> What you have to do
Every line of the data below is to be duplicated exactly, pictures excepted.

Dataset entries Start Marker

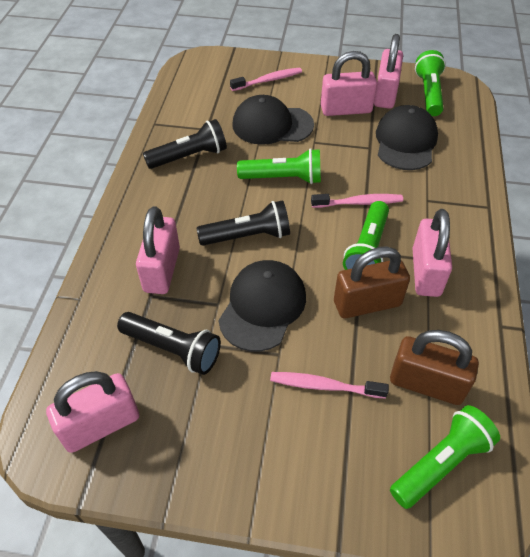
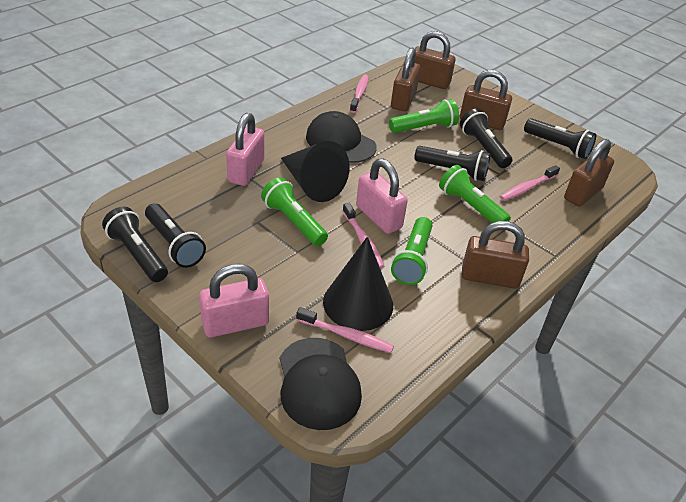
black cap: 3 -> 2
black cone: 0 -> 2
black flashlight: 3 -> 5
brown padlock: 2 -> 5
pink padlock: 5 -> 3
pink toothbrush: 3 -> 4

Dataset entries End Marker

> Solution to the problem
black cap: 3 -> 2
black cone: 0 -> 2
black flashlight: 3 -> 5
brown padlock: 2 -> 5
pink padlock: 5 -> 3
pink toothbrush: 3 -> 4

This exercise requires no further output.